[Scene difference descriptions]
▼

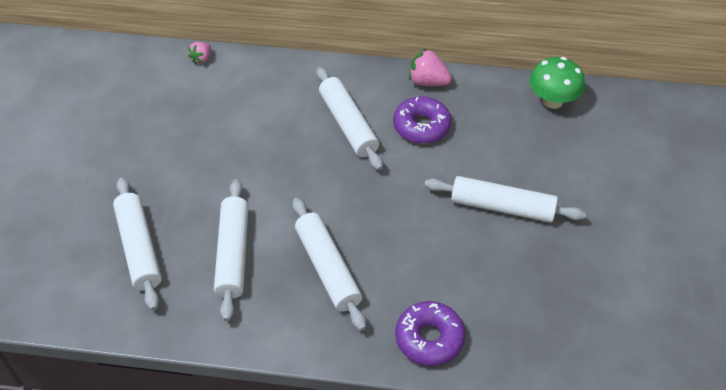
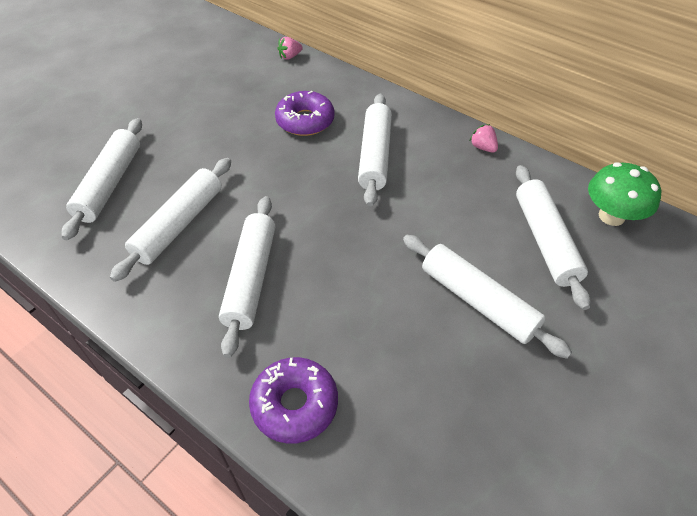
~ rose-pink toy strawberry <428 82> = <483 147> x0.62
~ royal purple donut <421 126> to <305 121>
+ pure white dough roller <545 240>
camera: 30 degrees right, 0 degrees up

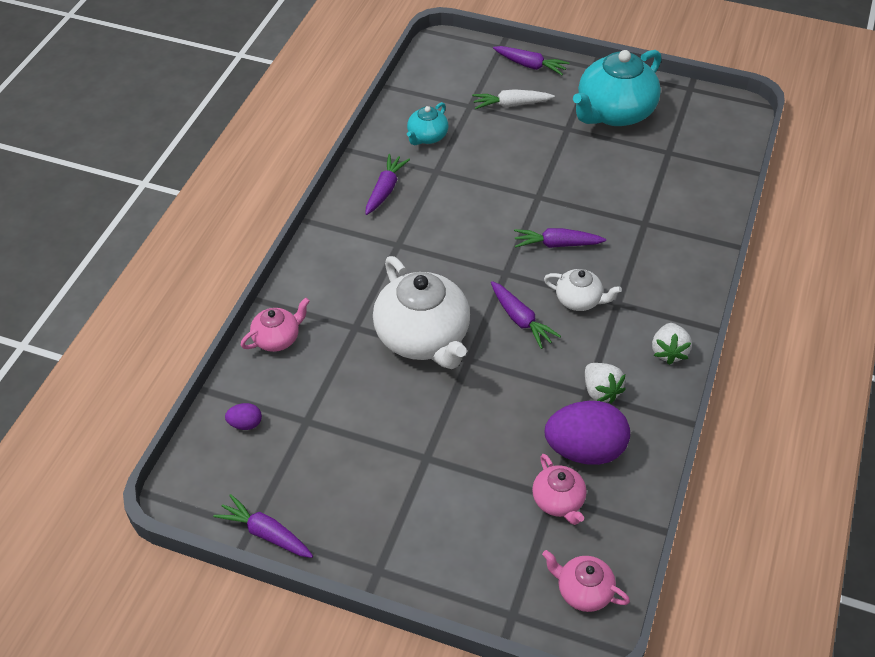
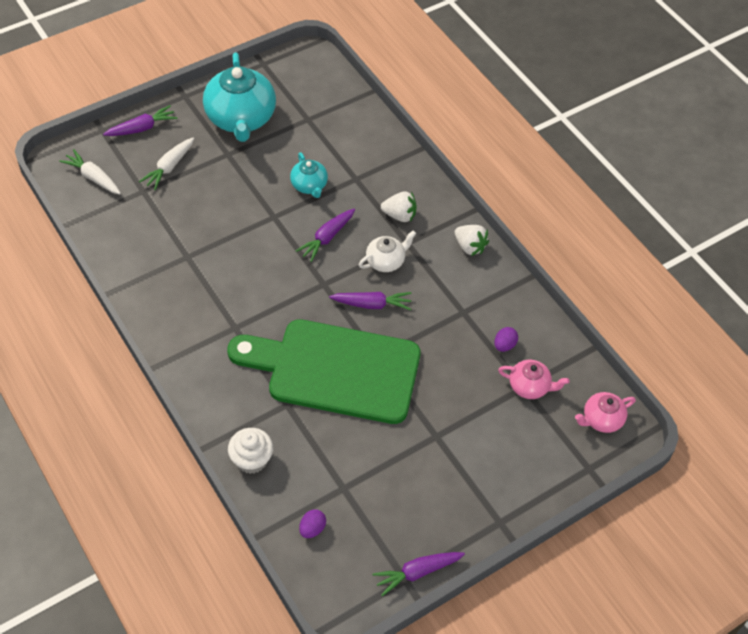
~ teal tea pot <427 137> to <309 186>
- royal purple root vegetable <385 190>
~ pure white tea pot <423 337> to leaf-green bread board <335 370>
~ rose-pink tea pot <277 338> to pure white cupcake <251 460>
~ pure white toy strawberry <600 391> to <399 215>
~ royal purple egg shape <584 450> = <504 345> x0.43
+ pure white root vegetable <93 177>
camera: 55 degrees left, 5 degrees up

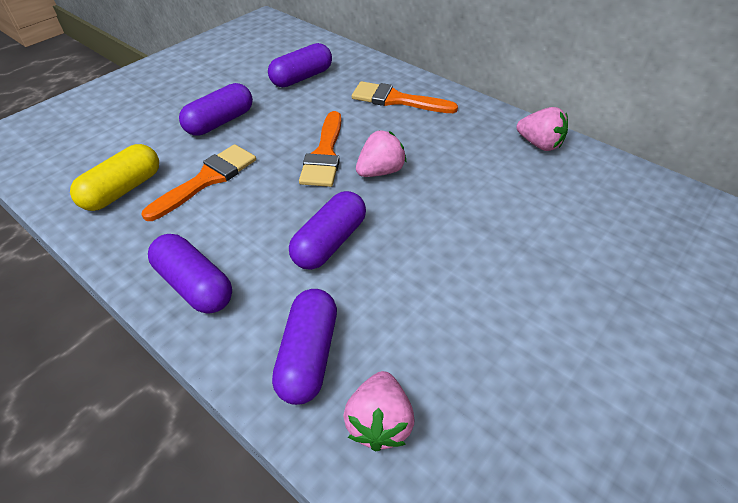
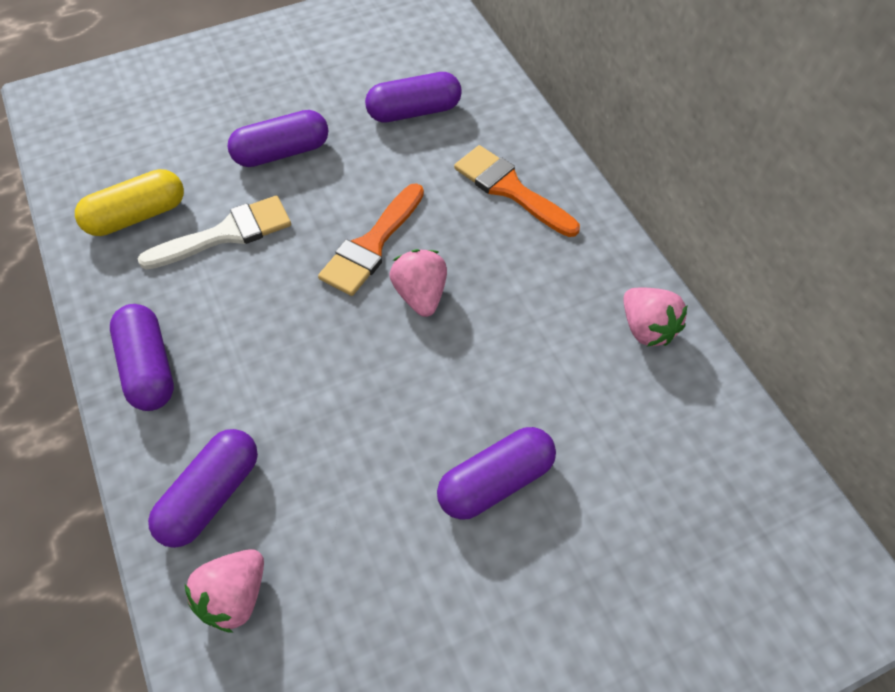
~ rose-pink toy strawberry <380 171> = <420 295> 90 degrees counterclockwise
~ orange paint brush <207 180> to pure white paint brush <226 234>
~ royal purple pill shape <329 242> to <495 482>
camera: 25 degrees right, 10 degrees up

▲

• Work request:
Report each line above containing the string "pink".

• Response to the task:
~ rose-pink toy strawberry <428 82> = <483 147> x0.62
~ rose-pink tea pot <277 338> to pure white cupcake <251 460>
~ rose-pink toy strawberry <380 171> = <420 295> 90 degrees counterclockwise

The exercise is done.